== Data provided ==
*** Begin section ***

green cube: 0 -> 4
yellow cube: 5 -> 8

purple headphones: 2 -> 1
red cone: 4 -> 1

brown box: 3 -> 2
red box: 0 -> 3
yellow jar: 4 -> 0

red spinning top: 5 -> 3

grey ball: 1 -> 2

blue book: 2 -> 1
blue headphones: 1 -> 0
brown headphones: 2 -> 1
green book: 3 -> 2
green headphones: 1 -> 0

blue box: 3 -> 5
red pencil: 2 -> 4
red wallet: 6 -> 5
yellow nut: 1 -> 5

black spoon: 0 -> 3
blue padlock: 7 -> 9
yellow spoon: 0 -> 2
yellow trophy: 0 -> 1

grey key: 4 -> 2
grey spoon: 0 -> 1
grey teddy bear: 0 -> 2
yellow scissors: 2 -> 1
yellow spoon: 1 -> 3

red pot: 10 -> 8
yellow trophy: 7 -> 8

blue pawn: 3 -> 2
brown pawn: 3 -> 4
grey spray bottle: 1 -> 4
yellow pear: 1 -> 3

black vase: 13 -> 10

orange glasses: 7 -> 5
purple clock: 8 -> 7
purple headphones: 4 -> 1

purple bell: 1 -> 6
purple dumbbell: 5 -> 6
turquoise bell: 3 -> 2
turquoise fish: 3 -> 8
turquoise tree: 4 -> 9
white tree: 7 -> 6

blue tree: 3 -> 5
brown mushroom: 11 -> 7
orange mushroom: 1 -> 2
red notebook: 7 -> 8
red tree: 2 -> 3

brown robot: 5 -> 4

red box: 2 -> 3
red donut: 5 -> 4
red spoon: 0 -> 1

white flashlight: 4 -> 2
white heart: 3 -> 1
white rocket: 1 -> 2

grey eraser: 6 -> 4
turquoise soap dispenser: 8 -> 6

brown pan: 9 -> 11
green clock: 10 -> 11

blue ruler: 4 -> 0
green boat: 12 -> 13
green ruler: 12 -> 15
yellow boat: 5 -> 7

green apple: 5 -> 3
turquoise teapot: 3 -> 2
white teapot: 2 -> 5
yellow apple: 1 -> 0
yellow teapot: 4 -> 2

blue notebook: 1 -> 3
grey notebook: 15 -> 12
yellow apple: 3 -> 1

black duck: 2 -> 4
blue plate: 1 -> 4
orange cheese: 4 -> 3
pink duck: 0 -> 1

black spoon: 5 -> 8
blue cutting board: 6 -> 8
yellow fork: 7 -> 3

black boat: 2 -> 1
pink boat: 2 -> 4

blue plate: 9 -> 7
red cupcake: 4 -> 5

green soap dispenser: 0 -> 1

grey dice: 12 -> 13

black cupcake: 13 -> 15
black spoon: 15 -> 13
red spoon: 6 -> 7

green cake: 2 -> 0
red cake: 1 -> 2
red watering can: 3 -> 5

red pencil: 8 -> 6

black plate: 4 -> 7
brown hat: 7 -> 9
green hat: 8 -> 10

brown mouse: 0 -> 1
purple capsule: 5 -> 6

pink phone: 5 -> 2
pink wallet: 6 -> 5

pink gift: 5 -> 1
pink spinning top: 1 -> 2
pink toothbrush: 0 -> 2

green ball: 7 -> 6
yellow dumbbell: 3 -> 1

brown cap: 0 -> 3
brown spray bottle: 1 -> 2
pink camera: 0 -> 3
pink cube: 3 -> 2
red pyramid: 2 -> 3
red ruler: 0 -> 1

*** End section ***

Copy out the lines above exactly, beginning at the one that contains "pink duck: 0 -> 1" and ending at the one that contains "green ball: 7 -> 6".

pink duck: 0 -> 1

black spoon: 5 -> 8
blue cutting board: 6 -> 8
yellow fork: 7 -> 3

black boat: 2 -> 1
pink boat: 2 -> 4

blue plate: 9 -> 7
red cupcake: 4 -> 5

green soap dispenser: 0 -> 1

grey dice: 12 -> 13

black cupcake: 13 -> 15
black spoon: 15 -> 13
red spoon: 6 -> 7

green cake: 2 -> 0
red cake: 1 -> 2
red watering can: 3 -> 5

red pencil: 8 -> 6

black plate: 4 -> 7
brown hat: 7 -> 9
green hat: 8 -> 10

brown mouse: 0 -> 1
purple capsule: 5 -> 6

pink phone: 5 -> 2
pink wallet: 6 -> 5

pink gift: 5 -> 1
pink spinning top: 1 -> 2
pink toothbrush: 0 -> 2

green ball: 7 -> 6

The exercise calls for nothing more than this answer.